→ WHAT YOU NEED TO DO
When you write out the records, keep every line exactly as it is.

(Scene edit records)

········

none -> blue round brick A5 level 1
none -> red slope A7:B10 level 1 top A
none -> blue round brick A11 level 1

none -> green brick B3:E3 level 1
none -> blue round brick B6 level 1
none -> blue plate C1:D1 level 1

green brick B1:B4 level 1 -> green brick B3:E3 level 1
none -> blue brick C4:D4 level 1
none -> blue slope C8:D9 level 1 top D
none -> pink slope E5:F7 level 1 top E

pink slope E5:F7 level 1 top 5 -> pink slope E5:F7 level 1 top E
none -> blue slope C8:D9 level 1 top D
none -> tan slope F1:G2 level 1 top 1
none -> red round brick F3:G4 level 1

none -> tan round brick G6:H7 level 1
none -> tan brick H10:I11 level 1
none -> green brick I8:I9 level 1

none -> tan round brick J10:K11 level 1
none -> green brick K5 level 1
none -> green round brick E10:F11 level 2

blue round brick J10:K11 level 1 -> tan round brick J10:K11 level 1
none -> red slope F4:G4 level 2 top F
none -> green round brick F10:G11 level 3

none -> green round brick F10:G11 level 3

········

→ EXPECTED ANSWER
none -> blue round brick A5 level 1
none -> red slope A7:B10 level 1 top A
none -> blue round brick A11 level 1

none -> green brick B3:E3 level 1
none -> blue round brick B6 level 1
none -> blue plate C1:D1 level 1

green brick B1:B4 level 1 -> green brick B3:E3 level 1
none -> blue brick C4:D4 level 1
none -> blue slope C8:D9 level 1 top D
none -> pink slope E5:F7 level 1 top E

pink slope E5:F7 level 1 top 5 -> pink slope E5:F7 level 1 top E
none -> blue slope C8:D9 level 1 top D
none -> tan slope F1:G2 level 1 top 1
none -> red round brick F3:G4 level 1

none -> tan round brick G6:H7 level 1
none -> tan brick H10:I11 level 1
none -> green brick I8:I9 level 1

none -> tan round brick J10:K11 level 1
none -> green brick K5 level 1
none -> green round brick E10:F11 level 2

blue round brick J10:K11 level 1 -> tan round brick J10:K11 level 1
none -> red slope F4:G4 level 2 top F
none -> green round brick F10:G11 level 3

none -> green round brick F10:G11 level 3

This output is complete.